## EXERCISE INSTRUCTIONS
Taking only the lines of the data below from the line with "(545, 144) = (559, 220): red donut -> none" to the line with "(699, 340) = (264, 361): none", ends included, write them out exactly and without pictures.

─── DATA IN THIS EXERCISE

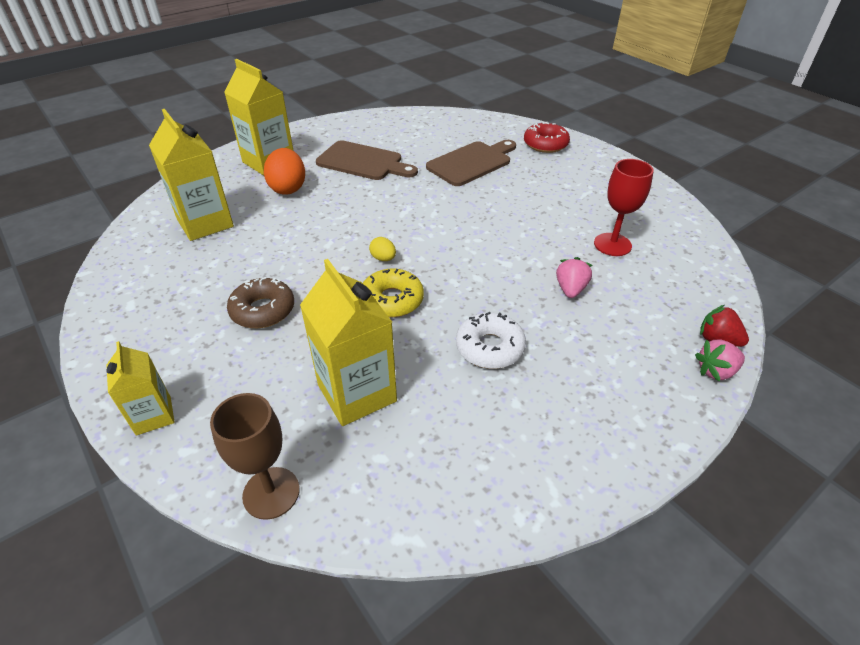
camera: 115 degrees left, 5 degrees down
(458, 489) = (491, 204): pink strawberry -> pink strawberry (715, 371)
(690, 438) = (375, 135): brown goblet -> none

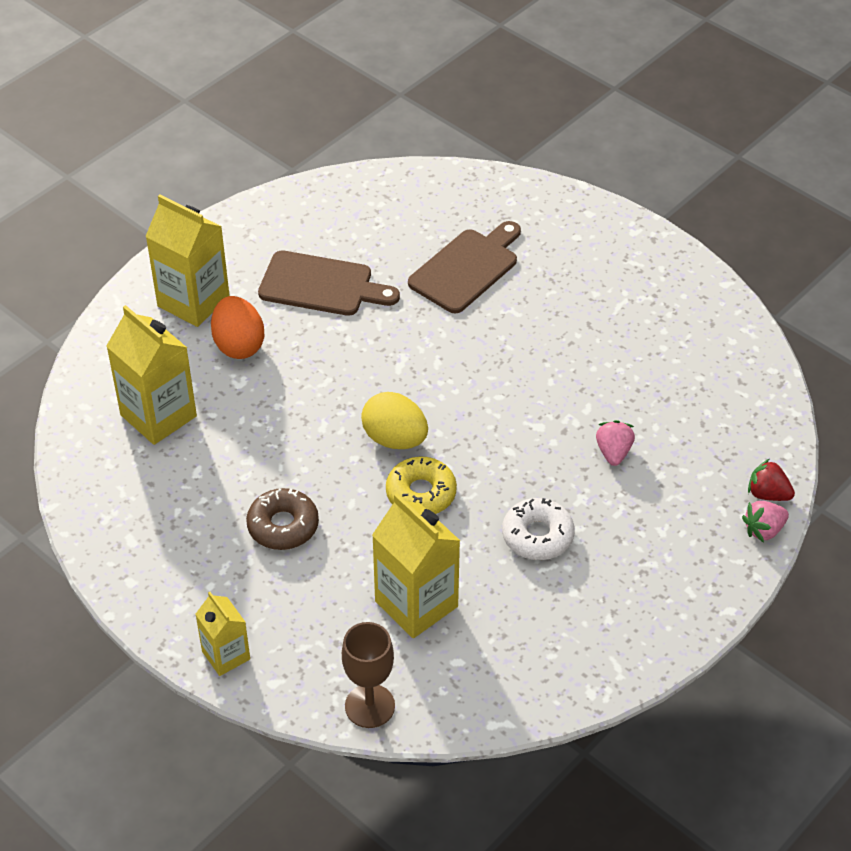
camera: 10 degrees left, 5 degrees up
(383, 258) = (395, 439): yellow egg -> yellow egg, size x2.00
(545, 144) = (559, 220): red donut -> none
(612, 244) = (656, 383): red goblet -> none

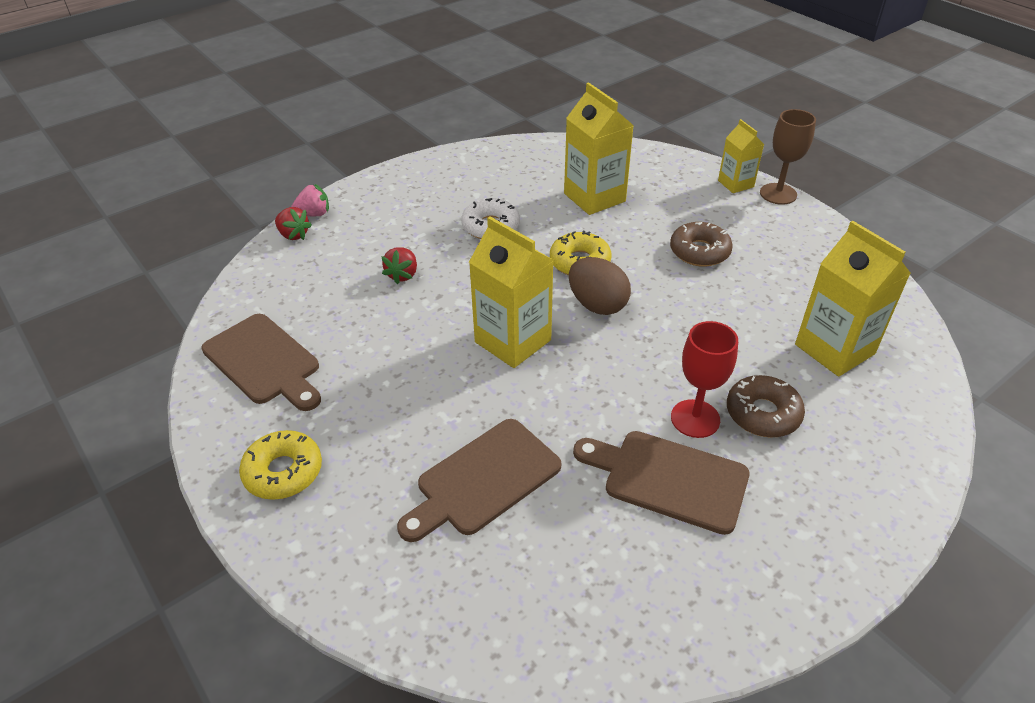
camera: 170 degrees left, 5 degrees down
(193, 301) = (829, 476): yellow carton -> yellow carton (513, 341)
(239, 345) = (762, 413): orange egg -> brown donut
(298, 334) = (695, 418): none -> red goblet
(370, 706) = (633, 153): brown goblet -> brown goblet (778, 194)
(395, 439) = (597, 305): yellow egg -> brown egg
(613, 452) = (403, 275): pink strawberry -> red strawberry
(625, 256) = (283, 472): none -> yellow donut
(699, 340) = (264, 361): none -> brown cutting board

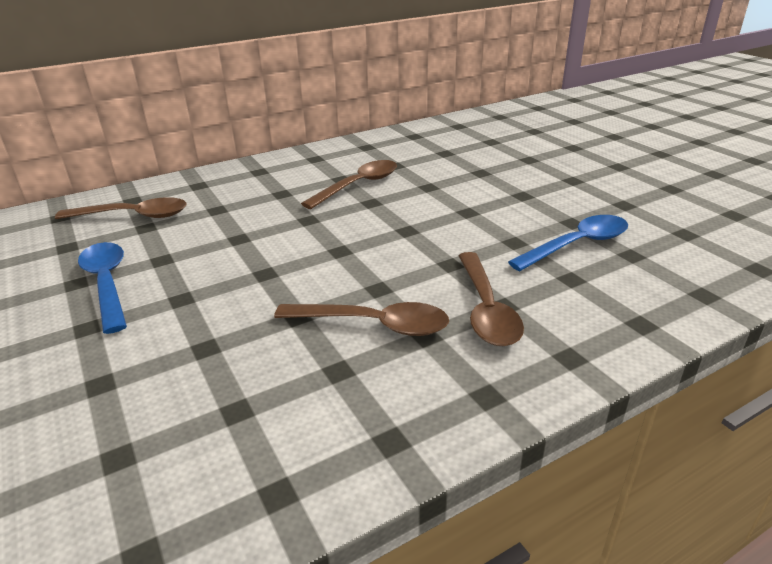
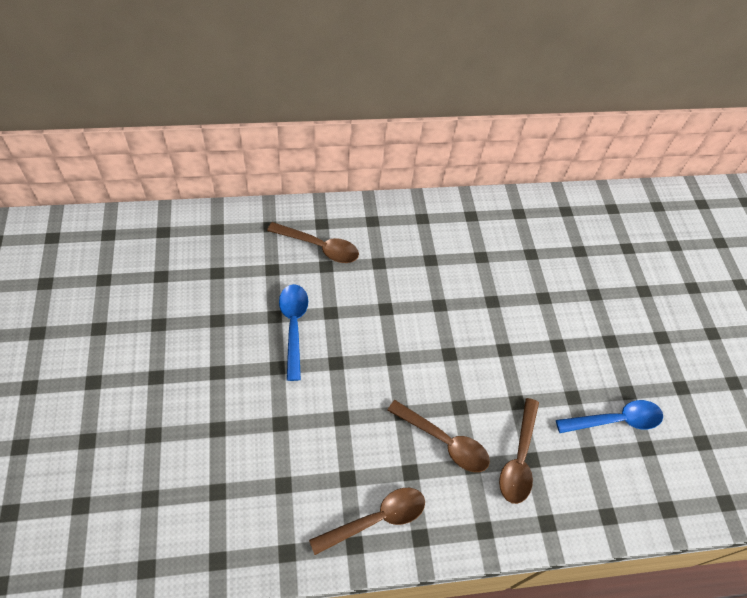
camera: 15 degrees right, 25 degrees up
(358, 185) = (491, 273): brown spoon -> brown spoon (376, 519)

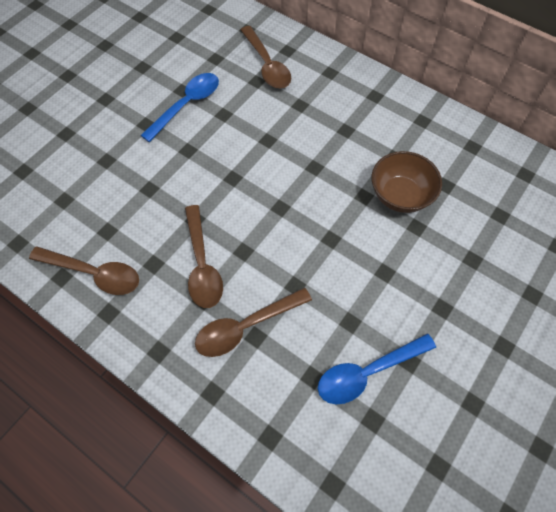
camera: 50 degrees right, 5 degrees up
(513, 283) = (400, 195): none -> brown bowl
(615, 420) = (368, 372): blue spoon -> blue spoon turned 120 degrees clockwise

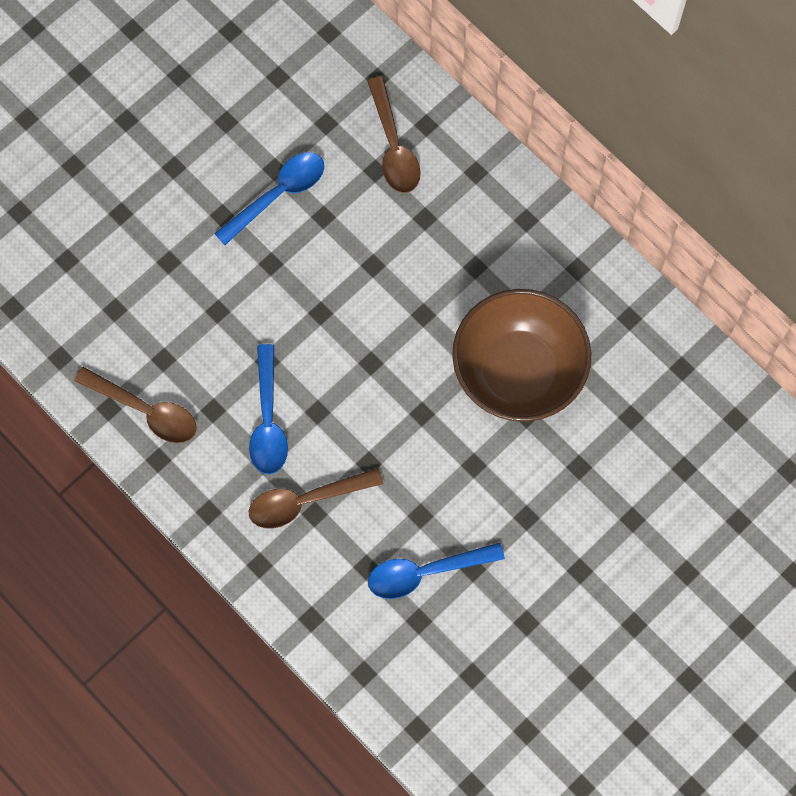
camera: 10 degrees right, 10 degrees up
(202, 264) = (268, 420): brown spoon -> blue spoon
(400, 195) = (518, 371): brown bowl -> brown bowl, size x1.65

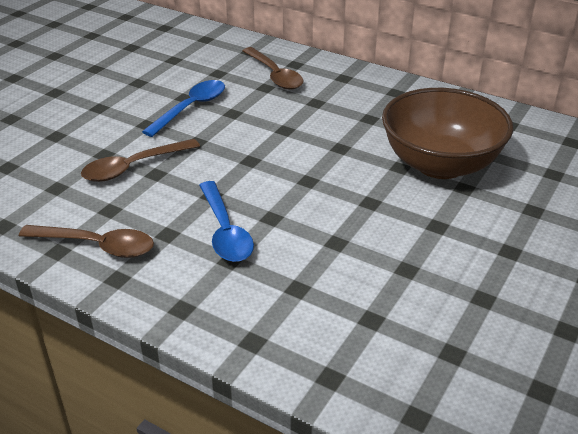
camera: 15 degrees left, 35 degrees down
(306, 501) = (285, 280): brown spoon -> brown spoon (134, 167)
(426, 572) = (437, 310): blue spoon -> none

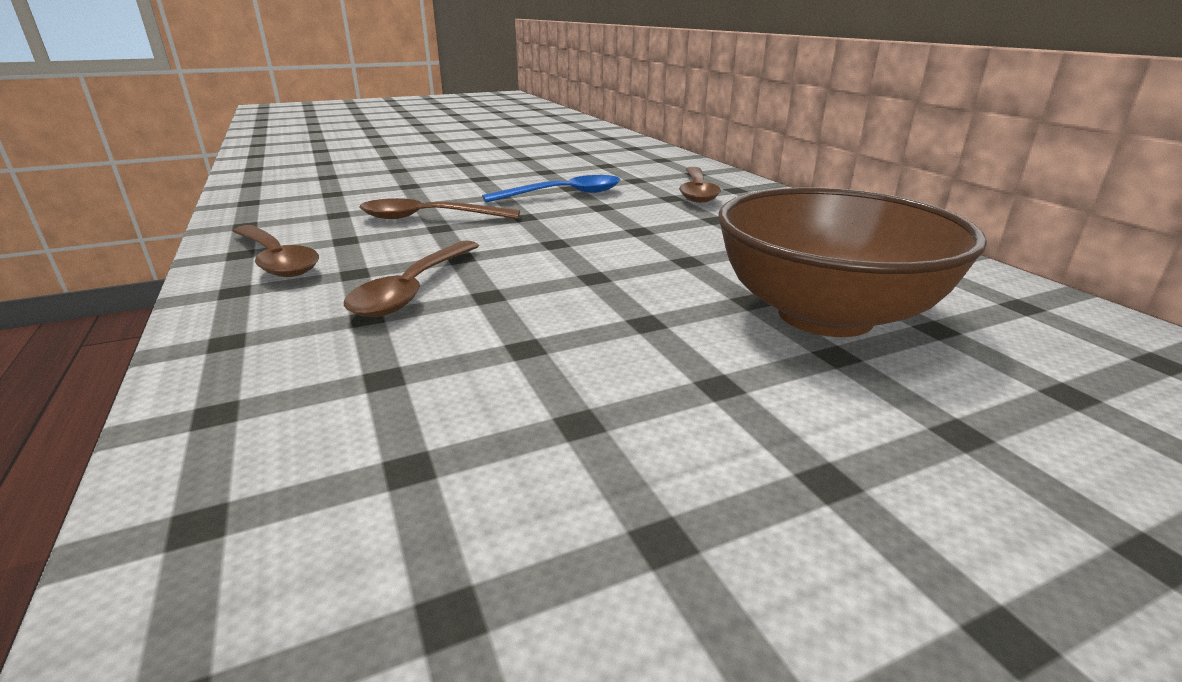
camera: 35 degrees right, 10 degrees down
(225, 231) = (414, 289): blue spoon -> brown spoon

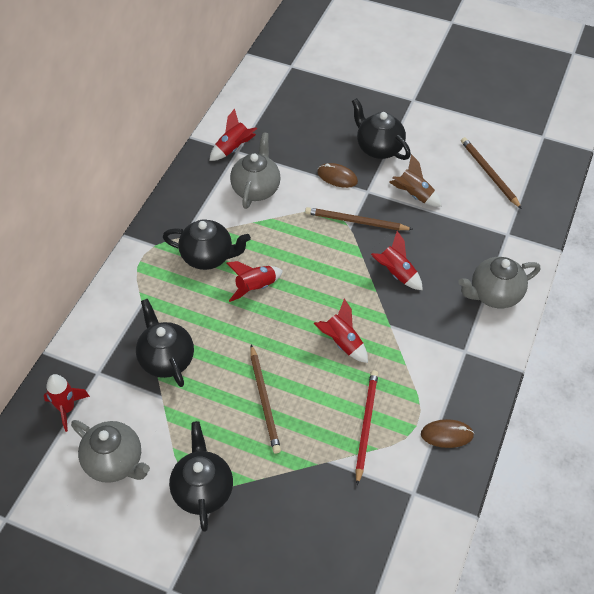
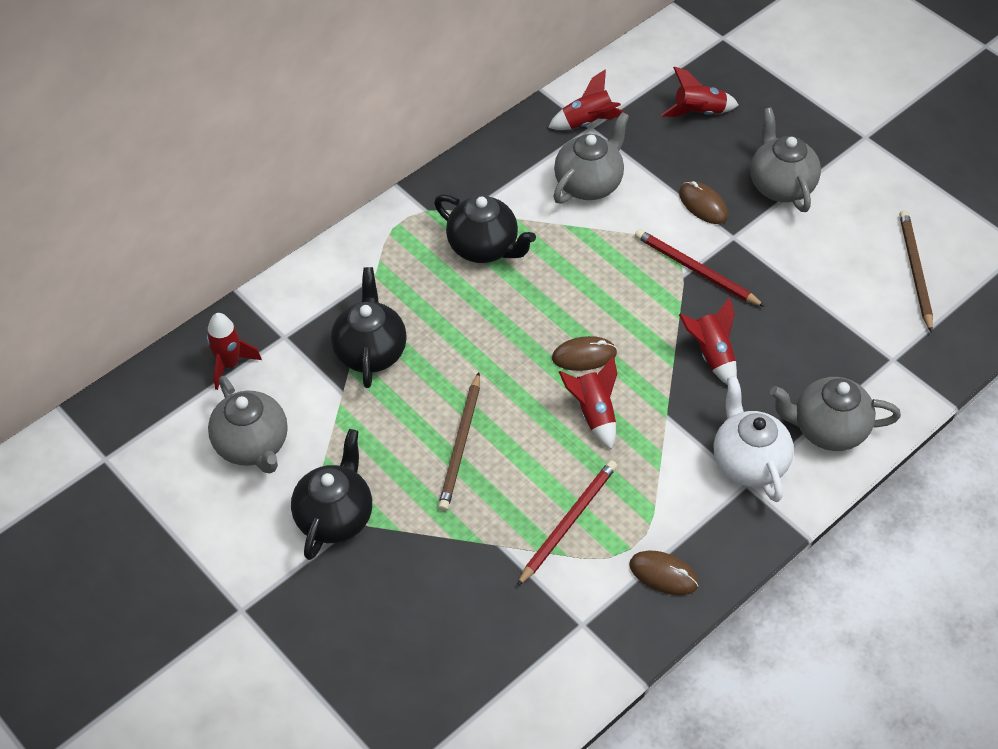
camera: 25 degrees right, 0 degrees up
(255, 287) = (522, 306): red rocket -> red rocket (698, 112)
(315, 306) = (584, 356): none -> brown mouse
(356, 221) = (695, 270): brown pencil -> red pencil
(379, 148) = (780, 186): black teapot -> grey teapot
(414, 195) = (793, 263): brown rocket -> none
(458, 336) = (748, 462): none -> white teapot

──────

## THE ANSWER
(545, 144) = (559, 220): red donut -> none
(612, 244) = (656, 383): red goblet -> none

camera: 170 degrees left, 5 degrees down
(193, 301) = (829, 476): yellow carton -> yellow carton (513, 341)
(239, 345) = (762, 413): orange egg -> brown donut
(298, 334) = (695, 418): none -> red goblet
(370, 706) = (633, 153): brown goblet -> brown goblet (778, 194)
(395, 439) = (597, 305): yellow egg -> brown egg
(613, 452) = (403, 275): pink strawberry -> red strawberry
(625, 256) = (283, 472): none -> yellow donut
(699, 340) = (264, 361): none -> brown cutting board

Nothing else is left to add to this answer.